● **EXCERPTED DATA**:
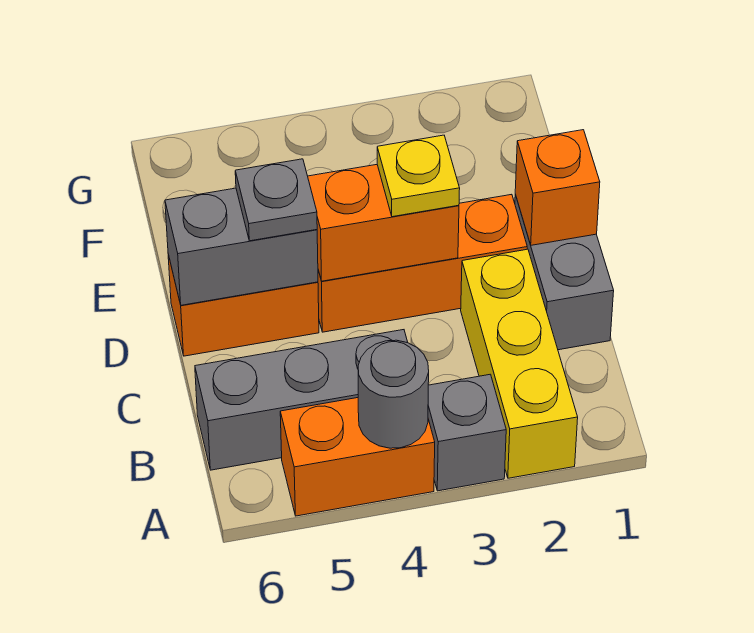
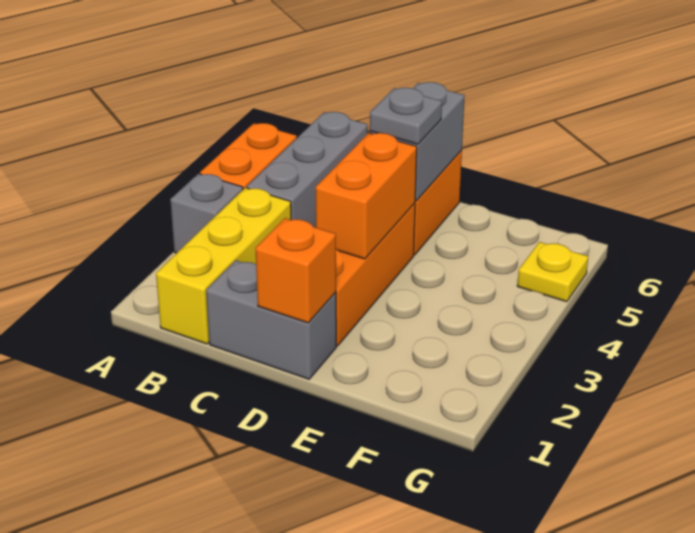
yellow brick A2:C2 level 1 -> yellow brick B1:B3 level 1
grey round brick A4 level 2 -> none
yellow plate D3 level 3 -> yellow plate G5 level 1

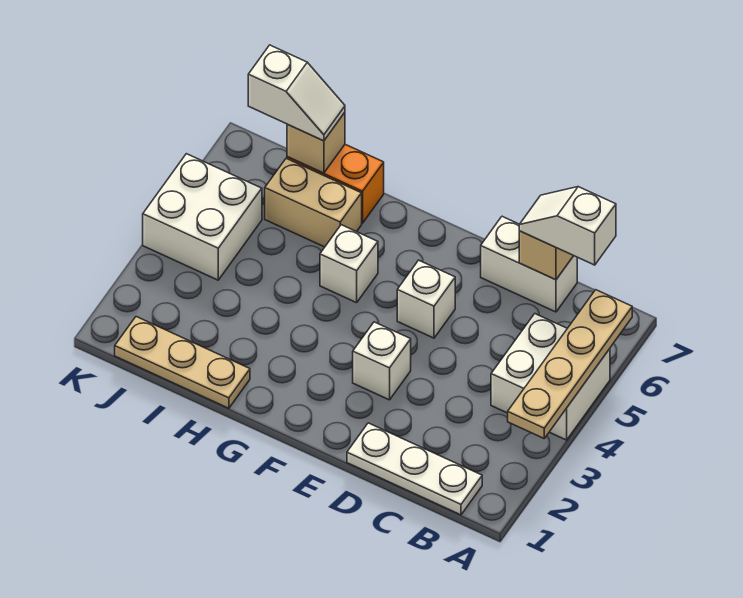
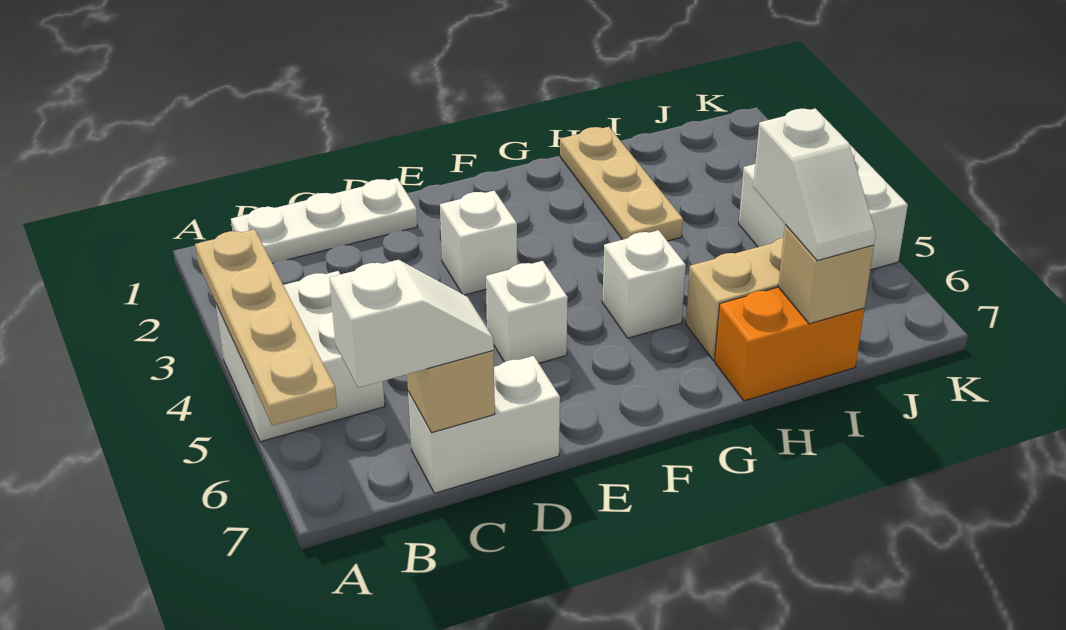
tan plate H1:J1 level 1 -> tan plate H1:H3 level 1
white slope I7:J7 level 3 top J -> white slope I6:I7 level 3 top 6

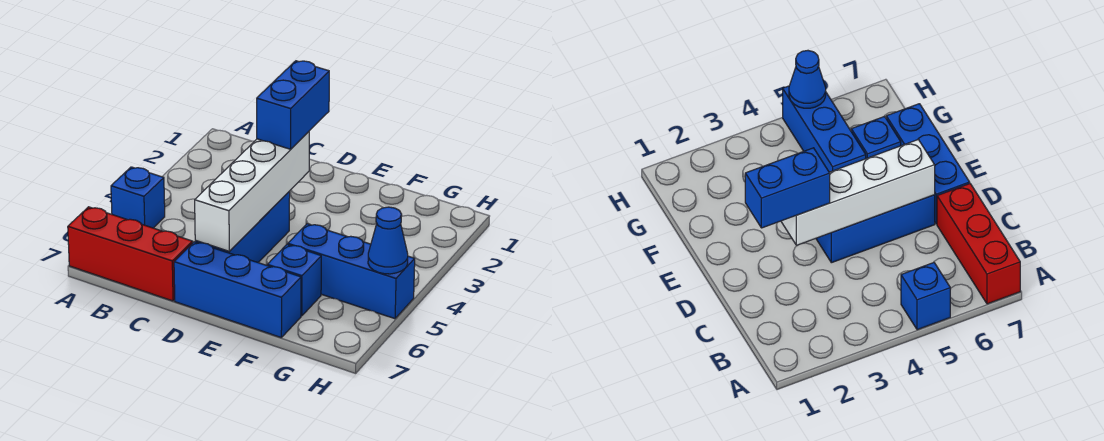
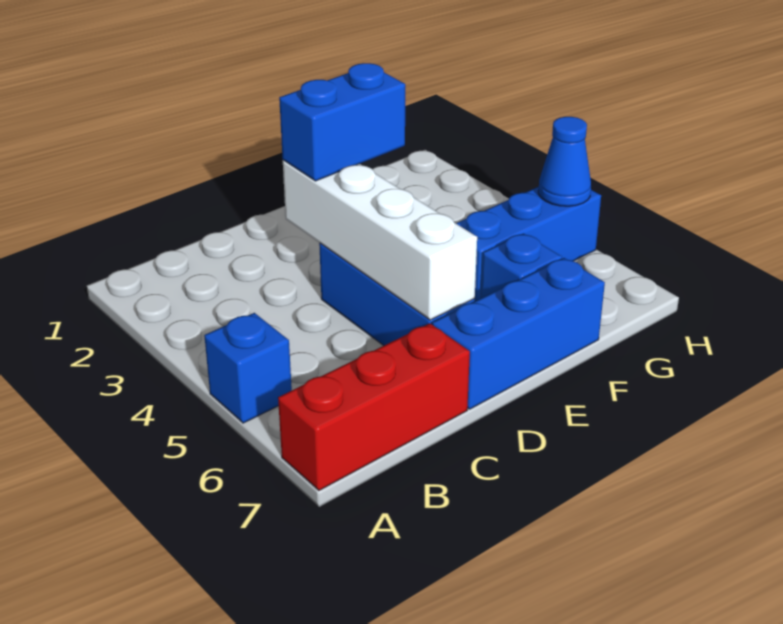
blue brick D2:D3 level 3 -> blue brick D3:E3 level 3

● **YOUR TASK**: Search the entries for lines with the string "plate", then report their number alone.

● **RESPONSE AREA**: 2